● **PROBLEM**:
The output should be the records themselves, given again exactly.

[Data excerpts]
━━━━━━━━━━━━━━━━
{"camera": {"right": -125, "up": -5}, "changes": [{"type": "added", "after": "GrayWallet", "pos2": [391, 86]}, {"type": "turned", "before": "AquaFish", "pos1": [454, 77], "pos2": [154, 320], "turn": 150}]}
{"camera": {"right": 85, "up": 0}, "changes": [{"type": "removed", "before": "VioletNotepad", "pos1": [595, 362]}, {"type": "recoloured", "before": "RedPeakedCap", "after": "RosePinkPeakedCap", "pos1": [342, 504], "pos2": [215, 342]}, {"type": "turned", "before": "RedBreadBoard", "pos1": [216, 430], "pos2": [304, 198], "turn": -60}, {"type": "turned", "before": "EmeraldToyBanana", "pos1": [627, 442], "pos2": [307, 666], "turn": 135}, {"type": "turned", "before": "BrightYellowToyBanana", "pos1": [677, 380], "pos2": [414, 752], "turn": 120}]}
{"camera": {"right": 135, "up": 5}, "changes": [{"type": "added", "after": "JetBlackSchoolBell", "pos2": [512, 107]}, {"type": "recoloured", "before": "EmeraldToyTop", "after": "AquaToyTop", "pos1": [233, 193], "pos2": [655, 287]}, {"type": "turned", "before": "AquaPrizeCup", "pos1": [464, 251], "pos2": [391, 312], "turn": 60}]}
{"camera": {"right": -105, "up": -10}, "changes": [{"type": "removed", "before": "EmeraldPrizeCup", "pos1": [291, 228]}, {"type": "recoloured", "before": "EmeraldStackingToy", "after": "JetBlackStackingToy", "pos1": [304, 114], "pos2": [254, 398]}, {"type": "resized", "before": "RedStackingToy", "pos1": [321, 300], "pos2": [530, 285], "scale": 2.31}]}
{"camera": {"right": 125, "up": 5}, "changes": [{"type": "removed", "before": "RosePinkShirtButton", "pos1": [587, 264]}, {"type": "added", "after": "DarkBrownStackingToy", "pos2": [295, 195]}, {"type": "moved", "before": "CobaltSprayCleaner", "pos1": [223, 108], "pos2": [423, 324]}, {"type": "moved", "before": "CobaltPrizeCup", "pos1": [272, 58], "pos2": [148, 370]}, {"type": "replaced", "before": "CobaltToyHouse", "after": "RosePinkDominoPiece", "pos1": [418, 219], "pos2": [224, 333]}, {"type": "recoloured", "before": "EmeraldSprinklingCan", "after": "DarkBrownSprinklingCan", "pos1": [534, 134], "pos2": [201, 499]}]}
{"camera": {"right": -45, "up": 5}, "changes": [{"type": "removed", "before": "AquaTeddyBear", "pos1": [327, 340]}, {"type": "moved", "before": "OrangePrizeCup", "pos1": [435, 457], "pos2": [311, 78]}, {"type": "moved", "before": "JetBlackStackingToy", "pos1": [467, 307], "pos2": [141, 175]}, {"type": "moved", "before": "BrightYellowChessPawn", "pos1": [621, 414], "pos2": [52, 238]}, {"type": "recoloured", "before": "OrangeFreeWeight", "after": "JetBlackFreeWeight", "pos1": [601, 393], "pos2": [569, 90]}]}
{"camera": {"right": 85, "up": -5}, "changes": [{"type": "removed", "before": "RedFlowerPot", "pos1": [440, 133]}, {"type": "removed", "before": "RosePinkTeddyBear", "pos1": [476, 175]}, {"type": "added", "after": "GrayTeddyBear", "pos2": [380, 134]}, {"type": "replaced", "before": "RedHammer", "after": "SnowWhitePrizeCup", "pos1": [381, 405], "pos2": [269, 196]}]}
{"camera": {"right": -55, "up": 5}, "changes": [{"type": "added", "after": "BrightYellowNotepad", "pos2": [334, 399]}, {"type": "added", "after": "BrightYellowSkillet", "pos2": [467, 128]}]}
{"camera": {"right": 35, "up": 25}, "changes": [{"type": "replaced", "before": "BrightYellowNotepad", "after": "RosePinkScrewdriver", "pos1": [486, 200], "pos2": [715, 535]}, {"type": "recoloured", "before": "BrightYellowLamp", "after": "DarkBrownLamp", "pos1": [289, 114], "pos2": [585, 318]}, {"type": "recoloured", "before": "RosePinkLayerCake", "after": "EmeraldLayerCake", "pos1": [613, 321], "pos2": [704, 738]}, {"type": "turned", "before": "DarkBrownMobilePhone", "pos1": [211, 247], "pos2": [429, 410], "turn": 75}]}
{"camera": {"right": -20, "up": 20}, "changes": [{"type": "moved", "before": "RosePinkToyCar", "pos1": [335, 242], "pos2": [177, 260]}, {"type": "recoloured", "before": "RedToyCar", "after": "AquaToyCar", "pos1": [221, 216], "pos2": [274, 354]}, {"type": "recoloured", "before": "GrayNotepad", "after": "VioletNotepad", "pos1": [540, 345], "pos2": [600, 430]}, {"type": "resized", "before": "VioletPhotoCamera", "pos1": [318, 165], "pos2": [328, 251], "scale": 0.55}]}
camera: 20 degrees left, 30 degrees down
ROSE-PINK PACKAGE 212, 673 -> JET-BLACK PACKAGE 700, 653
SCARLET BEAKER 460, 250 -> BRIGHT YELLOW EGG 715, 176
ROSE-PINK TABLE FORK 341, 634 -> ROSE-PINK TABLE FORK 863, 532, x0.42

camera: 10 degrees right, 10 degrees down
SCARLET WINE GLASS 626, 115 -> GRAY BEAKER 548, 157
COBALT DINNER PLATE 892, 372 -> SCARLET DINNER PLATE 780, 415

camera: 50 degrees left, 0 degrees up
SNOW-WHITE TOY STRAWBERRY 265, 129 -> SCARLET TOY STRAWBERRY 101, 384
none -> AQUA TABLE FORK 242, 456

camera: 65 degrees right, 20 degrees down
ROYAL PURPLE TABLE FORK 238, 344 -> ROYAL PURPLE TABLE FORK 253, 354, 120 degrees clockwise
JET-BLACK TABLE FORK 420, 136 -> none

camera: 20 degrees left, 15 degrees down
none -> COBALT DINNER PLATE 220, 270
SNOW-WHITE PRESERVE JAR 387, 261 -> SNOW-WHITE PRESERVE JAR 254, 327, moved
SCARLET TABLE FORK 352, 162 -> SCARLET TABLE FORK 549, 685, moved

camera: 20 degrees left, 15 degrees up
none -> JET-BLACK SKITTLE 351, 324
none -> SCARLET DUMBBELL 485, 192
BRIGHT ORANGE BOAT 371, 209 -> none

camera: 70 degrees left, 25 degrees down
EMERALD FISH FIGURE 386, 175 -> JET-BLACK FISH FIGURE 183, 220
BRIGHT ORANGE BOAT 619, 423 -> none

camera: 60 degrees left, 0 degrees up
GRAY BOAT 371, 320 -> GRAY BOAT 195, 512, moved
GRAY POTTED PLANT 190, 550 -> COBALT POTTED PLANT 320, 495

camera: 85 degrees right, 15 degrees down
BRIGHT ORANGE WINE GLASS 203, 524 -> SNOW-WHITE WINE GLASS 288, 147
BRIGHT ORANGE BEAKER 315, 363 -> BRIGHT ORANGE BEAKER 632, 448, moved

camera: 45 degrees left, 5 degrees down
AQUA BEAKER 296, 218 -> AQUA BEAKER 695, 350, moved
━━━━━━━━━━━━━━━━
● **SOLUTION TO THE PROBLEM**:
{"camera": {"right": -125, "up": -5}, "changes": [{"type": "added", "after": "GrayWallet", "pos2": [391, 86]}, {"type": "turned", "before": "AquaFish", "pos1": [454, 77], "pos2": [154, 320], "turn": 150}]}
{"camera": {"right": 85, "up": 0}, "changes": [{"type": "removed", "before": "VioletNotepad", "pos1": [595, 362]}, {"type": "recoloured", "before": "RedPeakedCap", "after": "RosePinkPeakedCap", "pos1": [342, 504], "pos2": [215, 342]}, {"type": "turned", "before": "RedBreadBoard", "pos1": [216, 430], "pos2": [304, 198], "turn": -60}, {"type": "turned", "before": "EmeraldToyBanana", "pos1": [627, 442], "pos2": [307, 666], "turn": 135}, {"type": "turned", "before": "BrightYellowToyBanana", "pos1": [677, 380], "pos2": [414, 752], "turn": 120}]}
{"camera": {"right": 135, "up": 5}, "changes": [{"type": "added", "after": "JetBlackSchoolBell", "pos2": [512, 107]}, {"type": "recoloured", "before": "EmeraldToyTop", "after": "AquaToyTop", "pos1": [233, 193], "pos2": [655, 287]}, {"type": "turned", "before": "AquaPrizeCup", "pos1": [464, 251], "pos2": [391, 312], "turn": 60}]}
{"camera": {"right": -105, "up": -10}, "changes": [{"type": "removed", "before": "EmeraldPrizeCup", "pos1": [291, 228]}, {"type": "recoloured", "before": "EmeraldStackingToy", "after": "JetBlackStackingToy", "pos1": [304, 114], "pos2": [254, 398]}, {"type": "resized", "before": "RedStackingToy", "pos1": [321, 300], "pos2": [530, 285], "scale": 2.31}]}
{"camera": {"right": 125, "up": 5}, "changes": [{"type": "removed", "before": "RosePinkShirtButton", "pos1": [587, 264]}, {"type": "added", "after": "DarkBrownStackingToy", "pos2": [295, 195]}, {"type": "moved", "before": "CobaltSprayCleaner", "pos1": [223, 108], "pos2": [423, 324]}, {"type": "moved", "before": "CobaltPrizeCup", "pos1": [272, 58], "pos2": [148, 370]}, {"type": "replaced", "before": "CobaltToyHouse", "after": "RosePinkDominoPiece", "pos1": [418, 219], "pos2": [224, 333]}, {"type": "recoloured", "before": "EmeraldSprinklingCan", "after": "DarkBrownSprinklingCan", "pos1": [534, 134], "pos2": [201, 499]}]}
{"camera": {"right": -45, "up": 5}, "changes": [{"type": "removed", "before": "AquaTeddyBear", "pos1": [327, 340]}, {"type": "moved", "before": "OrangePrizeCup", "pos1": [435, 457], "pos2": [311, 78]}, {"type": "moved", "before": "JetBlackStackingToy", "pos1": [467, 307], "pos2": [141, 175]}, {"type": "moved", "before": "BrightYellowChessPawn", "pos1": [621, 414], "pos2": [52, 238]}, {"type": "recoloured", "before": "OrangeFreeWeight", "after": "JetBlackFreeWeight", "pos1": [601, 393], "pos2": [569, 90]}]}
{"camera": {"right": 85, "up": -5}, "changes": [{"type": "removed", "before": "RedFlowerPot", "pos1": [440, 133]}, {"type": "removed", "before": "RosePinkTeddyBear", "pos1": [476, 175]}, {"type": "added", "after": "GrayTeddyBear", "pos2": [380, 134]}, {"type": "replaced", "before": "RedHammer", "after": "SnowWhitePrizeCup", "pos1": [381, 405], "pos2": [269, 196]}]}
{"camera": {"right": -55, "up": 5}, "changes": [{"type": "added", "after": "BrightYellowNotepad", "pos2": [334, 399]}, {"type": "added", "after": "BrightYellowSkillet", "pos2": [467, 128]}]}
{"camera": {"right": 35, "up": 25}, "changes": [{"type": "replaced", "before": "BrightYellowNotepad", "after": "RosePinkScrewdriver", "pos1": [486, 200], "pos2": [715, 535]}, {"type": "recoloured", "before": "BrightYellowLamp", "after": "DarkBrownLamp", "pos1": [289, 114], "pos2": [585, 318]}, {"type": "recoloured", "before": "RosePinkLayerCake", "after": "EmeraldLayerCake", "pos1": [613, 321], "pos2": [704, 738]}, {"type": "turned", "before": "DarkBrownMobilePhone", "pos1": [211, 247], "pos2": [429, 410], "turn": 75}]}
{"camera": {"right": -20, "up": 20}, "changes": [{"type": "moved", "before": "RosePinkToyCar", "pos1": [335, 242], "pos2": [177, 260]}, {"type": "recoloured", "before": "RedToyCar", "after": "AquaToyCar", "pos1": [221, 216], "pos2": [274, 354]}, {"type": "recoloured", "before": "GrayNotepad", "after": "VioletNotepad", "pos1": [540, 345], "pos2": [600, 430]}, {"type": "resized", "before": "VioletPhotoCamera", "pos1": [318, 165], "pos2": [328, 251], "scale": 0.55}]}
camera: 20 degrees left, 30 degrees down
ROSE-PINK PACKAGE 212, 673 -> JET-BLACK PACKAGE 700, 653
SCARLET BEAKER 460, 250 -> BRIGHT YELLOW EGG 715, 176
ROSE-PINK TABLE FORK 341, 634 -> ROSE-PINK TABLE FORK 863, 532, x0.42

camera: 10 degrees right, 10 degrees down
SCARLET WINE GLASS 626, 115 -> GRAY BEAKER 548, 157
COBALT DINNER PLATE 892, 372 -> SCARLET DINNER PLATE 780, 415

camera: 50 degrees left, 0 degrees up
SNOW-WHITE TOY STRAWBERRY 265, 129 -> SCARLET TOY STRAWBERRY 101, 384
none -> AQUA TABLE FORK 242, 456

camera: 65 degrees right, 20 degrees down
ROYAL PURPLE TABLE FORK 238, 344 -> ROYAL PURPLE TABLE FORK 253, 354, 120 degrees clockwise
JET-BLACK TABLE FORK 420, 136 -> none

camera: 20 degrees left, 15 degrees down
none -> COBALT DINNER PLATE 220, 270
SNOW-WHITE PRESERVE JAR 387, 261 -> SNOW-WHITE PRESERVE JAR 254, 327, moved
SCARLET TABLE FORK 352, 162 -> SCARLET TABLE FORK 549, 685, moved

camera: 20 degrees left, 15 degrees up
none -> JET-BLACK SKITTLE 351, 324
none -> SCARLET DUMBBELL 485, 192
BRIGHT ORANGE BOAT 371, 209 -> none

camera: 70 degrees left, 25 degrees down
EMERALD FISH FIGURE 386, 175 -> JET-BLACK FISH FIGURE 183, 220
BRIGHT ORANGE BOAT 619, 423 -> none

camera: 60 degrees left, 0 degrees up
GRAY BOAT 371, 320 -> GRAY BOAT 195, 512, moved
GRAY POTTED PLANT 190, 550 -> COBALT POTTED PLANT 320, 495

camera: 85 degrees right, 15 degrees down
BRIGHT ORANGE WINE GLASS 203, 524 -> SNOW-WHITE WINE GLASS 288, 147
BRIGHT ORANGE BEAKER 315, 363 -> BRIGHT ORANGE BEAKER 632, 448, moved

camera: 45 degrees left, 5 degrees down
AQUA BEAKER 296, 218 -> AQUA BEAKER 695, 350, moved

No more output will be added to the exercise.